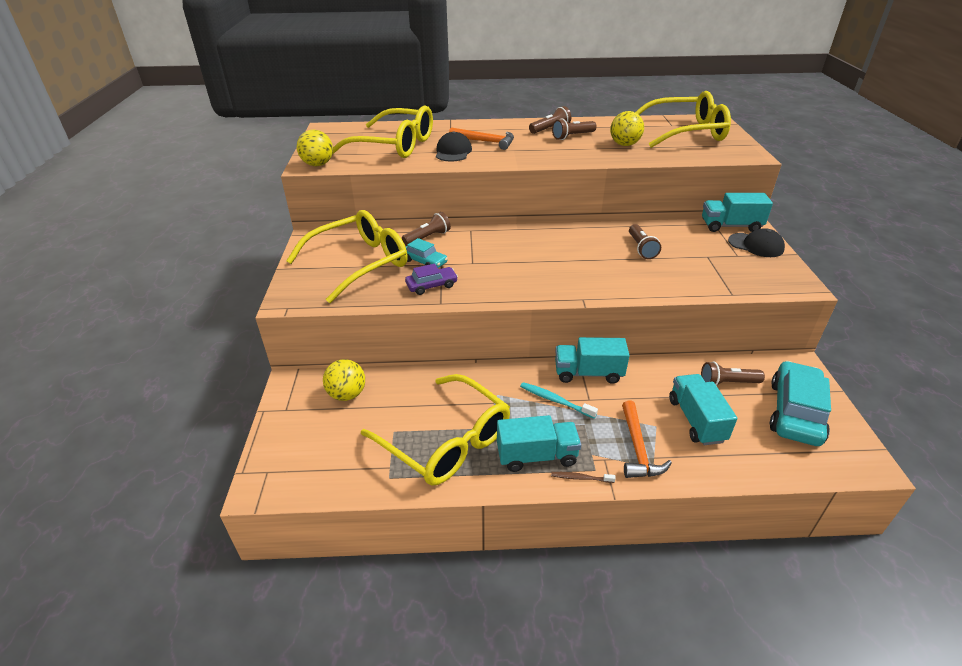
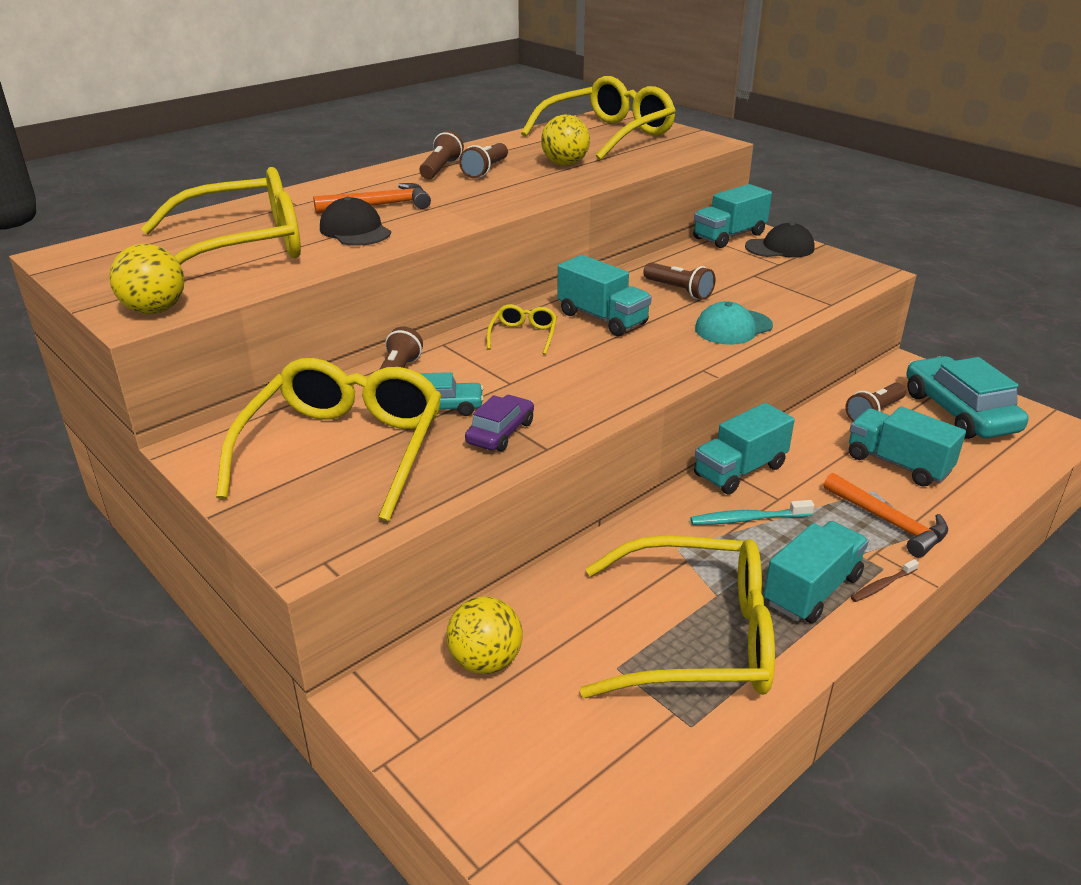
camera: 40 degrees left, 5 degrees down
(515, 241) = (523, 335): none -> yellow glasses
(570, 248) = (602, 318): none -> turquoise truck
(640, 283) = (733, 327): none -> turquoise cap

◆ ◆ ◆ ◆ ◆ ◆ ◆

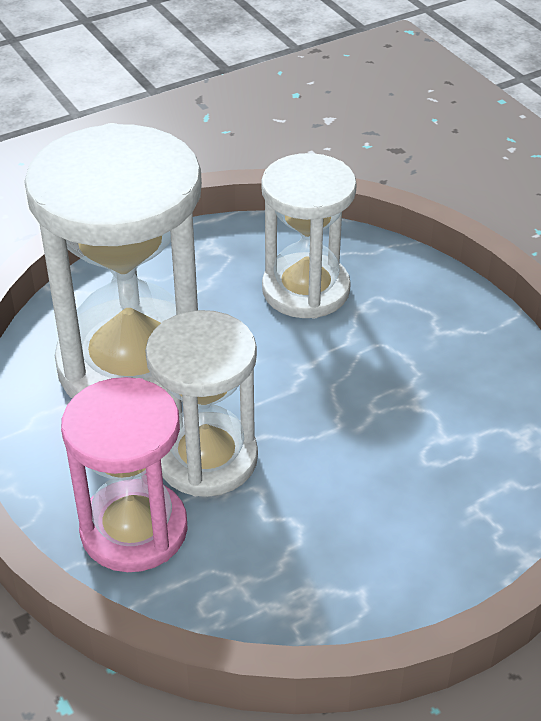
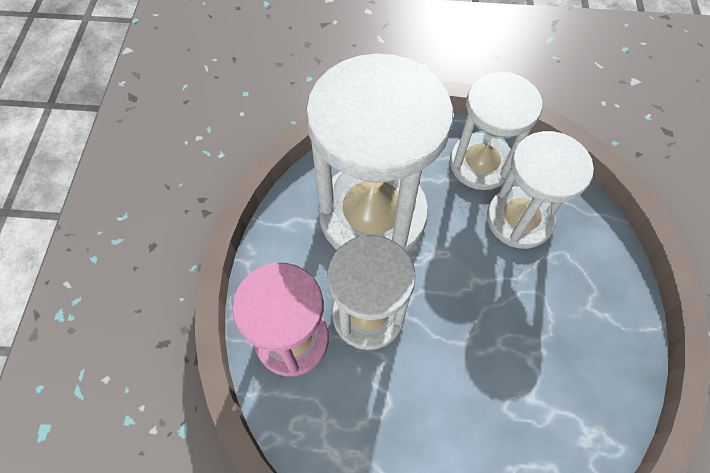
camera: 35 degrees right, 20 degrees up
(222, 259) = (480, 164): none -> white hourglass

◆ ◆ ◆ ◆ ◆ ◆ ◆

-- YOUR INSTRUCTIONS --
With the line that has "(515, 241) = (523, 335): none" as the first and the line that has "(640, 283) = (733, 327): none" as the last, repeat exactly that run of lines above and no more.

-- EXERCISE SOLUTION --
(515, 241) = (523, 335): none -> yellow glasses
(570, 248) = (602, 318): none -> turquoise truck
(640, 283) = (733, 327): none -> turquoise cap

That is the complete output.